= DATA SHOWN =

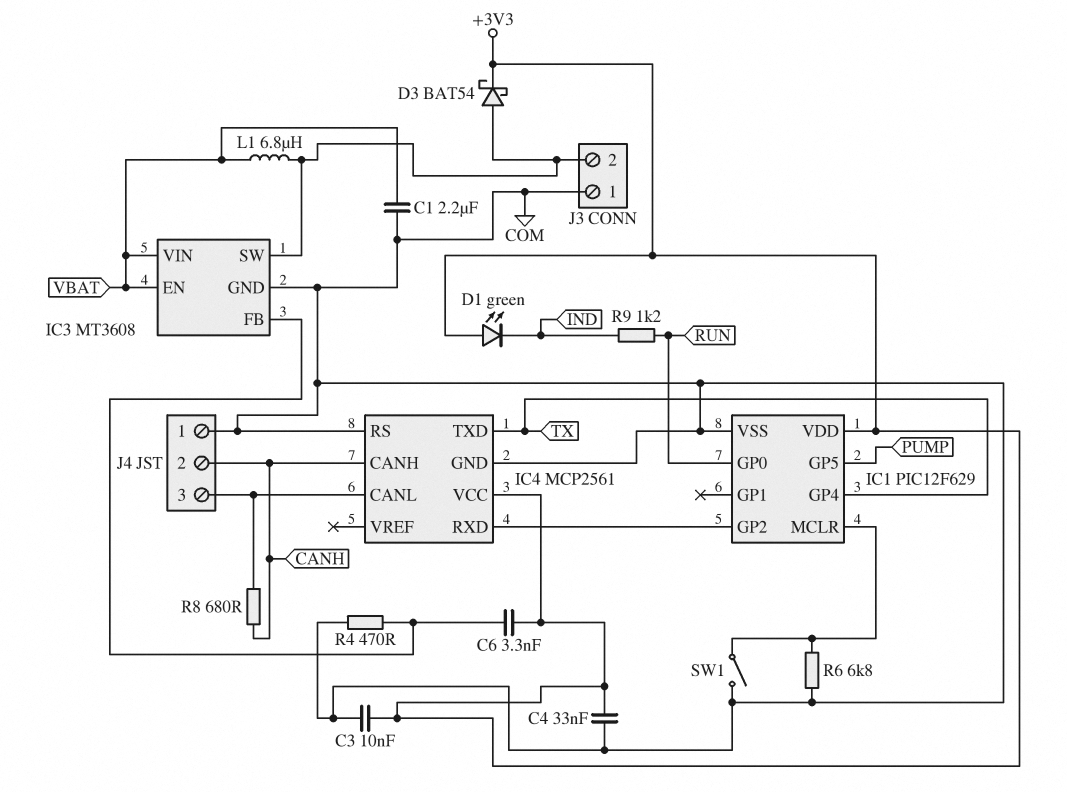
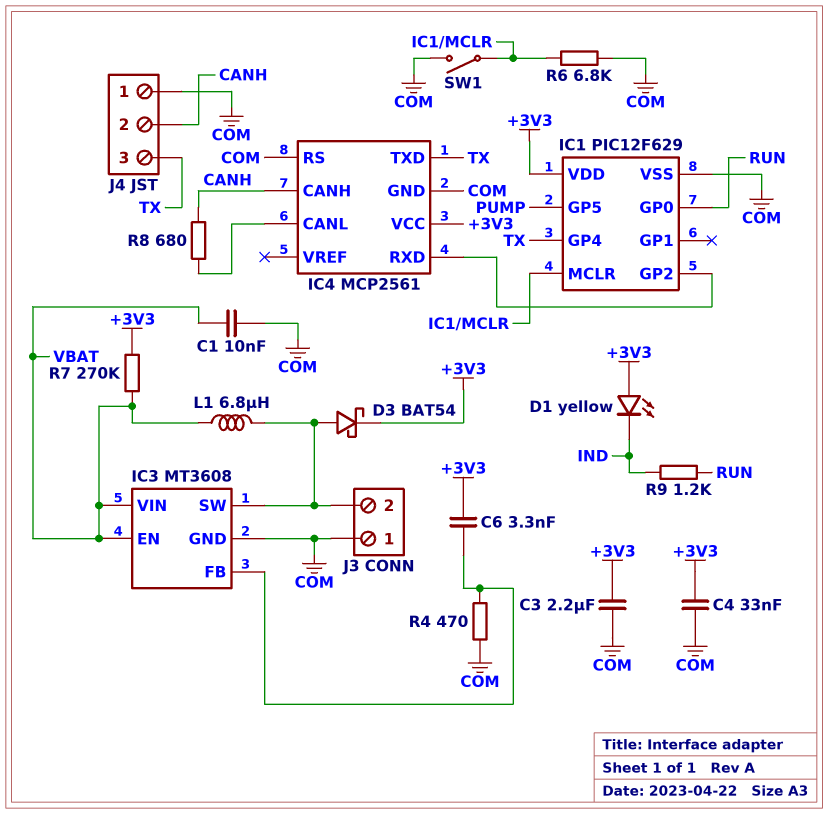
C1: 2.2uF (COM, VBAT) -> 10nF (COM, VBAT)
C3: 10nF (+3V3, COM) -> 2.2uF (+3V3, COM)
D1: LED green (A +3V3, K IND) -> LED yellow (A +3V3, K IND)
J4 pin 3: IC4/CANL -> TX
R7: none -> 270k (+3V3, VBAT)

= WORK INSTRUCTIONS =
The records, exactly as written but without images, should be returned.

= OUTPUT BELOW =
C1: 2.2uF (COM, VBAT) -> 10nF (COM, VBAT)
C3: 10nF (+3V3, COM) -> 2.2uF (+3V3, COM)
D1: LED green (A +3V3, K IND) -> LED yellow (A +3V3, K IND)
J4 pin 3: IC4/CANL -> TX
R7: none -> 270k (+3V3, VBAT)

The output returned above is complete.